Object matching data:
···
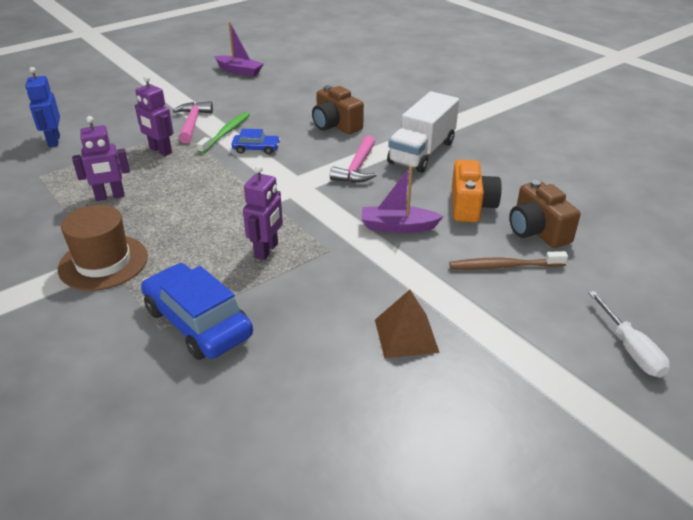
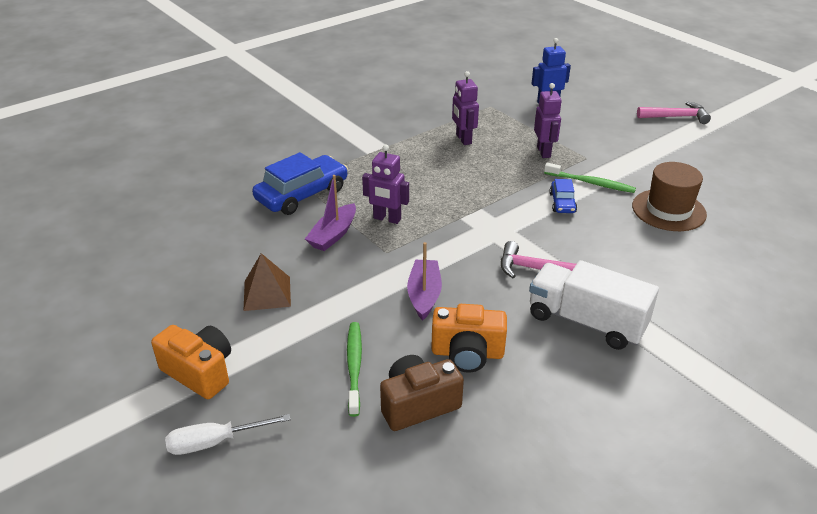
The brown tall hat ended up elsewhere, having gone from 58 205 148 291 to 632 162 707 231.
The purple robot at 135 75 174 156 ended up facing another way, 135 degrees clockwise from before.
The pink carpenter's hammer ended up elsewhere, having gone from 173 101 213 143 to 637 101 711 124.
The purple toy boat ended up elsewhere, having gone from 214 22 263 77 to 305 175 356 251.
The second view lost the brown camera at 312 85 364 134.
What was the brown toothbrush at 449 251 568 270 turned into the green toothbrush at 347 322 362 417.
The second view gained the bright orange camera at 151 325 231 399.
···
* [WHAT TO DO] Starting from the line containing "What was the", repeat each line through the end of the entries, exactly.

* [SOLVED PROBLEM]
What was the brown toothbrush at 449 251 568 270 turned into the green toothbrush at 347 322 362 417.
The second view gained the bright orange camera at 151 325 231 399.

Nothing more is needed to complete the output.